What needs to be done
Retype, word for word, only the lines from the one containing "building: [237,413,269,444] -> none" through the last line of the listing below. Pictures do not belong in the result.

Data supplied
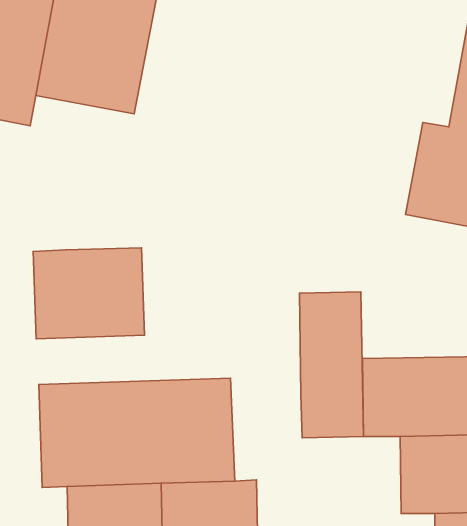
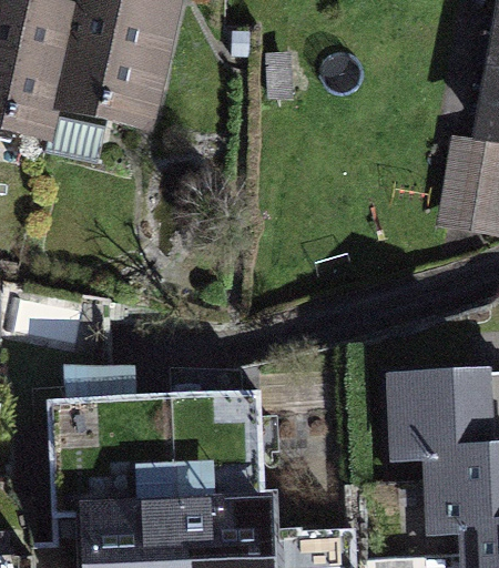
building: [33,248,145,339] -> none
building: [300,292,363,438] -> none

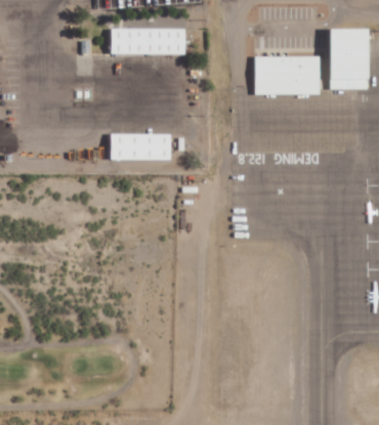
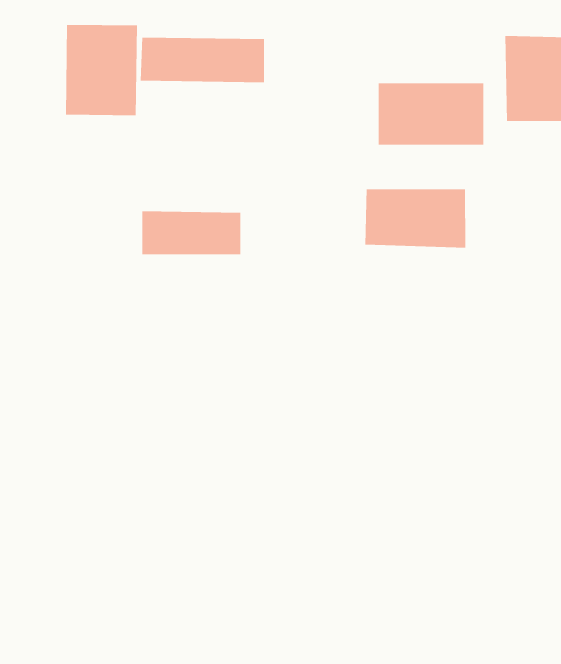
building: none -> [65,24,137,116]
building: none -> [365,188,466,248]

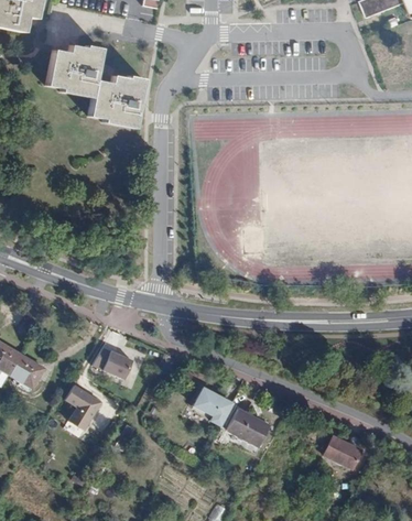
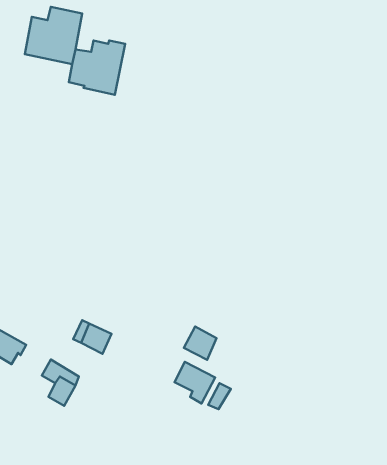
building: none -> [184,326,216,360]
building: [237,413,269,444] -> none
building: [324,436,359,468] -> none

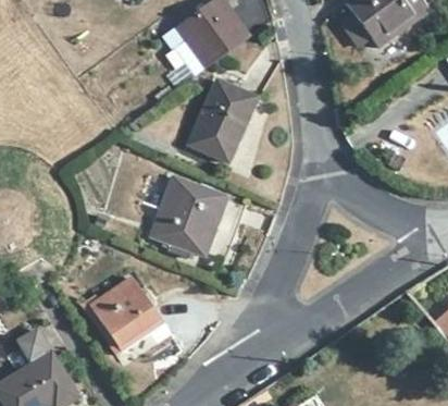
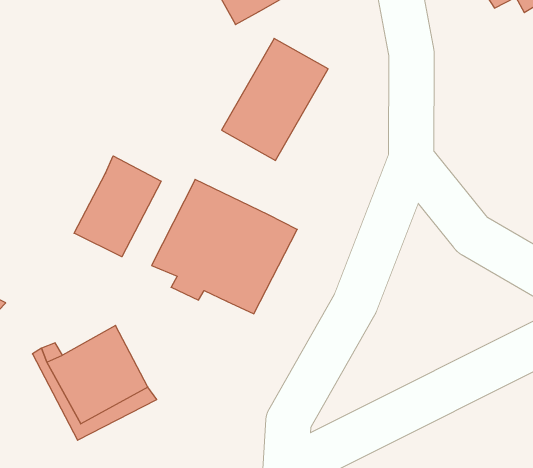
building: none -> [74,156,161,257]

Problem solution
building: [237,413,269,444] -> none
building: [324,436,359,468] -> none

building: none -> [74,156,161,257]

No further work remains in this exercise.